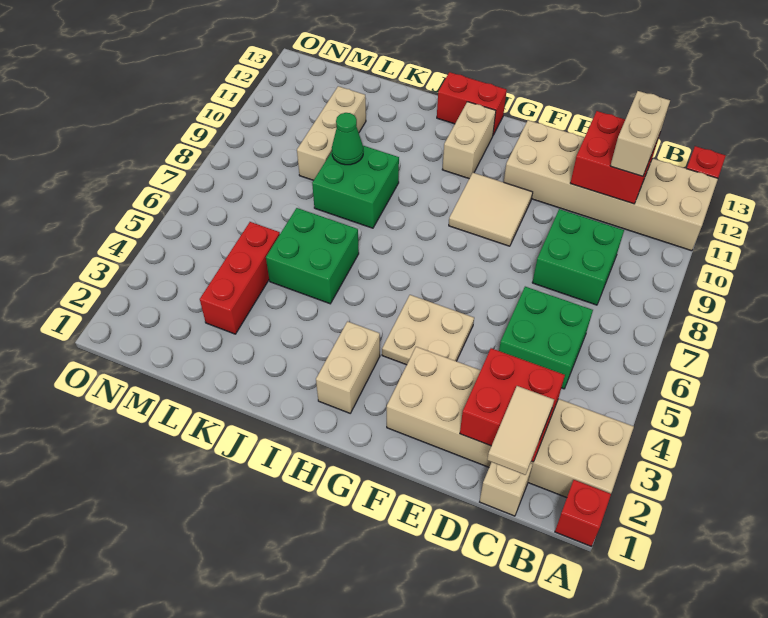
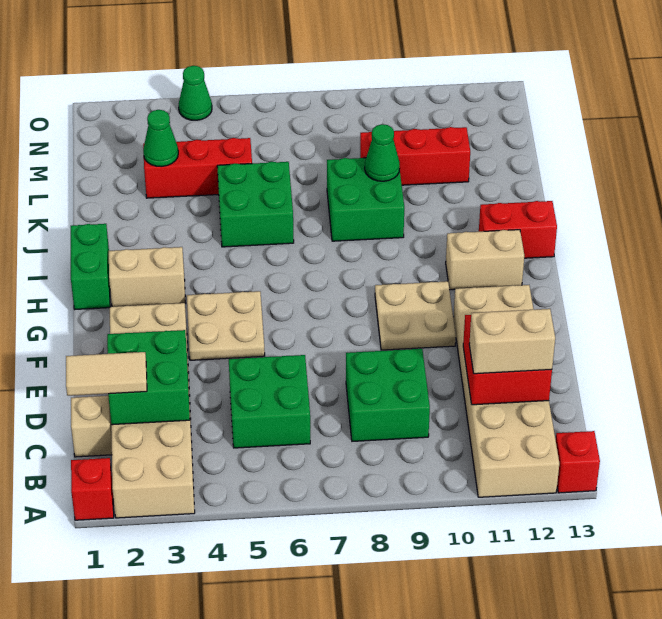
red brick C2:D3 level 2 -> green brick C2:D3 level 2
tan tile F9:G10 level 1 -> tan plate F9:G10 level 1
none -> green brick H1:I1 level 1
red brick H13:I13 level 1 -> red brick I12:I13 level 1
none -> green cone L3 level 2
tan brick L9:L11 level 1 -> red brick L9:L11 level 1
none -> green cone O4 level 1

——

#### [What this task involves]
Scan the material above for the word "brick", and copy every line in which it is found.

#### [Your solution]
red brick C2:D3 level 2 -> green brick C2:D3 level 2
none -> green brick H1:I1 level 1
red brick H13:I13 level 1 -> red brick I12:I13 level 1
tan brick L9:L11 level 1 -> red brick L9:L11 level 1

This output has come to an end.